◆ What is being asked
Pick out and copy every line of the records that contains the string "kern". Case counts.
★ ★ ★ ★ ★
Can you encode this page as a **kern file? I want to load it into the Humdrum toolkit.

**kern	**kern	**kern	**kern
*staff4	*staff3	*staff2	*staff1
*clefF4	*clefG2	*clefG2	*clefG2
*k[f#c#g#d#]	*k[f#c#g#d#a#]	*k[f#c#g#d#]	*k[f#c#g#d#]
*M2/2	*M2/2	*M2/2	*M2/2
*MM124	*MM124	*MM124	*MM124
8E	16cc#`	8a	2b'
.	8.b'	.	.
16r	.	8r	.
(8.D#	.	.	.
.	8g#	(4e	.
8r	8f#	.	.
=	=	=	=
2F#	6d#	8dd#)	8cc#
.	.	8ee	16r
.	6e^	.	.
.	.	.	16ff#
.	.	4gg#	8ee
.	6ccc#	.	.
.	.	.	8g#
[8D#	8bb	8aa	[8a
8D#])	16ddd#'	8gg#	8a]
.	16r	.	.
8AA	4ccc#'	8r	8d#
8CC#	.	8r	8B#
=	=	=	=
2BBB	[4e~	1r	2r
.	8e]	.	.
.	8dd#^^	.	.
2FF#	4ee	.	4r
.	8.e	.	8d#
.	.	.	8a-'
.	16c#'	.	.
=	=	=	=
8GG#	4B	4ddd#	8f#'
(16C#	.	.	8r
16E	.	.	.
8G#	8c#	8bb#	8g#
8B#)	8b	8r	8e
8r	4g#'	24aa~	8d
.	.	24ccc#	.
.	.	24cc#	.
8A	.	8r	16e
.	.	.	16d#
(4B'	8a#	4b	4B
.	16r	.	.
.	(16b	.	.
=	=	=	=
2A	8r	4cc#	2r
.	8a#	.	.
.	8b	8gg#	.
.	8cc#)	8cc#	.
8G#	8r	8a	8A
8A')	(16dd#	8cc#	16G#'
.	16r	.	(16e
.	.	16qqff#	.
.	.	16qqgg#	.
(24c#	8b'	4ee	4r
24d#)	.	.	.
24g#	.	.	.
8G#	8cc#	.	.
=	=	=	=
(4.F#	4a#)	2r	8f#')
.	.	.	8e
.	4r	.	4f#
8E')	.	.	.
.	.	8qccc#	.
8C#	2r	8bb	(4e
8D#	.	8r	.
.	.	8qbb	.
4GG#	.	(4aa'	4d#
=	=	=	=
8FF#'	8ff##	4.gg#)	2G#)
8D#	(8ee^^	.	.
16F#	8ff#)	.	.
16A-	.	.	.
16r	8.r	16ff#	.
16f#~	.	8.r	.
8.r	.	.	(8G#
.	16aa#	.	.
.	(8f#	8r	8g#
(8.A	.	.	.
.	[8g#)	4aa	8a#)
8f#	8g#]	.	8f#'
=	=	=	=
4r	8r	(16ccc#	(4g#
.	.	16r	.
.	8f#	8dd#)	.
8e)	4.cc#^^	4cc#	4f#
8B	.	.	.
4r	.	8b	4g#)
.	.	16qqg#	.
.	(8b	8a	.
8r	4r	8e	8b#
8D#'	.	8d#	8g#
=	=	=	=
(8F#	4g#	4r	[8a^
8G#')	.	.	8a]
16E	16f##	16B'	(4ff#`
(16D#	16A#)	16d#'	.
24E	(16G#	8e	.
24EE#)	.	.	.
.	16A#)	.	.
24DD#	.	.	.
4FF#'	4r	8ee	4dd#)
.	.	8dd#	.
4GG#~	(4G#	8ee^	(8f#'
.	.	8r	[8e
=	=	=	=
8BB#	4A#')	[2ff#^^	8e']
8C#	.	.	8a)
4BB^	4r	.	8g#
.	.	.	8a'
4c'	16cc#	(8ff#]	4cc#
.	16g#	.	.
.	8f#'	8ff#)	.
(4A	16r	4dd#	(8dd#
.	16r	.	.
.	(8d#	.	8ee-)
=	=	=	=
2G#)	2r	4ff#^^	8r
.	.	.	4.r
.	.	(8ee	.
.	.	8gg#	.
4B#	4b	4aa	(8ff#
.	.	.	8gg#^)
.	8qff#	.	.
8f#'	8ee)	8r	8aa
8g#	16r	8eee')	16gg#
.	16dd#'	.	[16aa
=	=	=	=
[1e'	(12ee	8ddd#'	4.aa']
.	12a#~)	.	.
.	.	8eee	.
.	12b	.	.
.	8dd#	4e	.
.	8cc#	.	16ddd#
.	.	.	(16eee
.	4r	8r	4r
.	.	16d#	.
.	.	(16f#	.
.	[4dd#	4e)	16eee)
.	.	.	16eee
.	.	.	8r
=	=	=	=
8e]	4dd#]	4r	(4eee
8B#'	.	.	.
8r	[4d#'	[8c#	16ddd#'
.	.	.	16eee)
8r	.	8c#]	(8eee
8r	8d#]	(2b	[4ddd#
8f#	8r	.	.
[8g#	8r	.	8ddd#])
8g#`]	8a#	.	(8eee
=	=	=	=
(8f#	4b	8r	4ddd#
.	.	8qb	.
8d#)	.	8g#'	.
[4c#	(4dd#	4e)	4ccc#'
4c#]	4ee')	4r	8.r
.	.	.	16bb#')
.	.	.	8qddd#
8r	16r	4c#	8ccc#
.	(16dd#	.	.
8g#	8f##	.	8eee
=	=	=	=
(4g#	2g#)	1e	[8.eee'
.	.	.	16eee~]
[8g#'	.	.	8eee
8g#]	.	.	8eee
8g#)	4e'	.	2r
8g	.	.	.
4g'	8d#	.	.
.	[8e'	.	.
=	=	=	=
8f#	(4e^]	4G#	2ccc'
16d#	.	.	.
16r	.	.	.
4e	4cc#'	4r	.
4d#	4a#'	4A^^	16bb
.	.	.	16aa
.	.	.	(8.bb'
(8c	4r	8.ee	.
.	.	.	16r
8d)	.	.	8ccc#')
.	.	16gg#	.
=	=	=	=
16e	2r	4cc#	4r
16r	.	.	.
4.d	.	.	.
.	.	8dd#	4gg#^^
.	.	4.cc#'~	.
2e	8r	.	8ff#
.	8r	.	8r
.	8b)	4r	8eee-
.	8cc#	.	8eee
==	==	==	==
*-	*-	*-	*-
★ ★ ★ ★ ★
◆ Answer for this exercise
Can you encode this page as a **kern file? I want to load it into the Humdrum toolkit.
**kern	**kern	**kern	**kern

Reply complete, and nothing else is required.